Before-and-after object listings
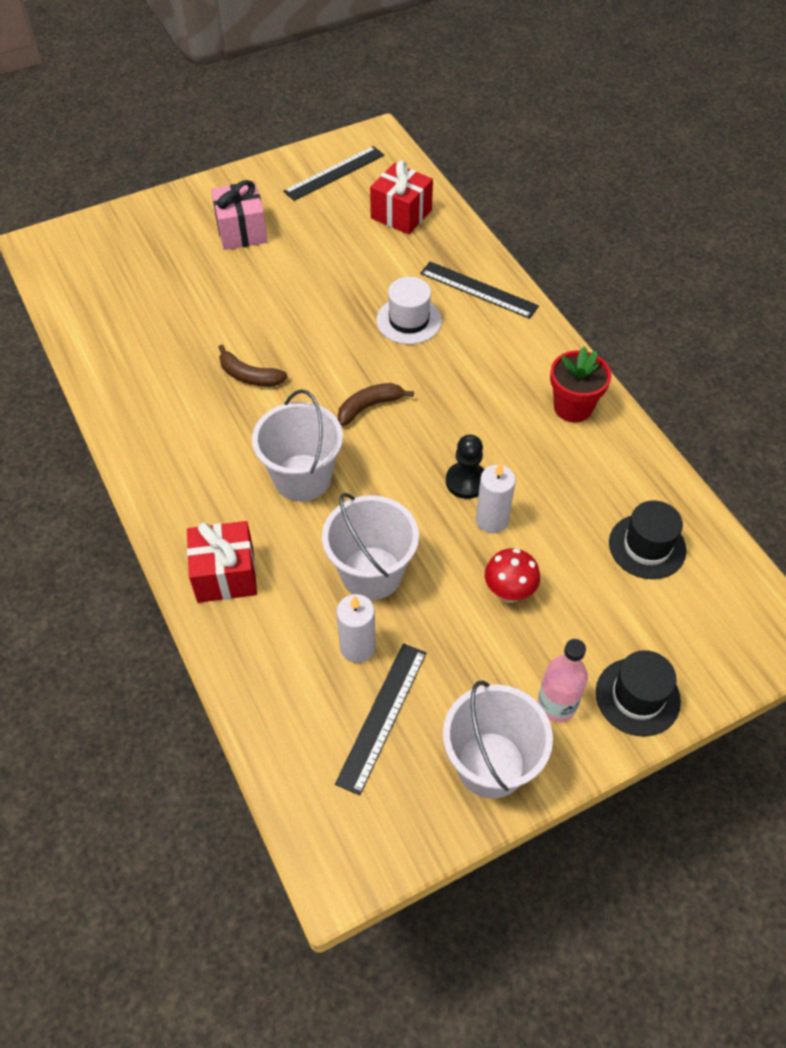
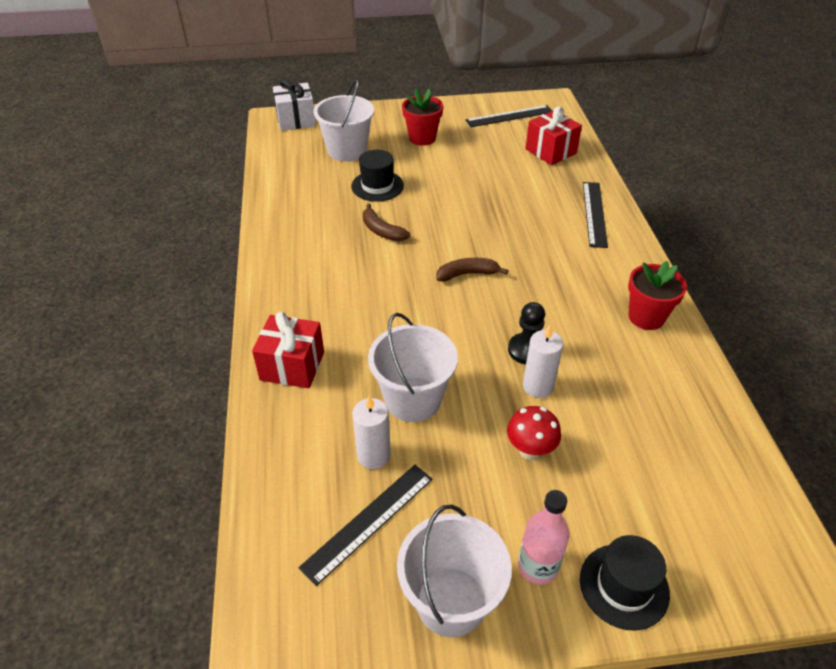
camera: 20 degrees right, 10 degrees down
(68, 241) = (296, 120): none -> white gift
(241, 231) = (422, 138): pink gift -> red flower pot
(302, 478) = (389, 311): white bucket -> white bucket (347, 150)
(409, 320) = (526, 222): white hat -> none
(478, 290) = (594, 213): black ruler -> black ruler turned 45 degrees clockwise
(647, 546) = (679, 449): black hat -> black hat (377, 186)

Requirement »
From the entries above, list each line with "black" in it.

Answer box »
(478, 290) = (594, 213): black ruler -> black ruler turned 45 degrees clockwise
(647, 546) = (679, 449): black hat -> black hat (377, 186)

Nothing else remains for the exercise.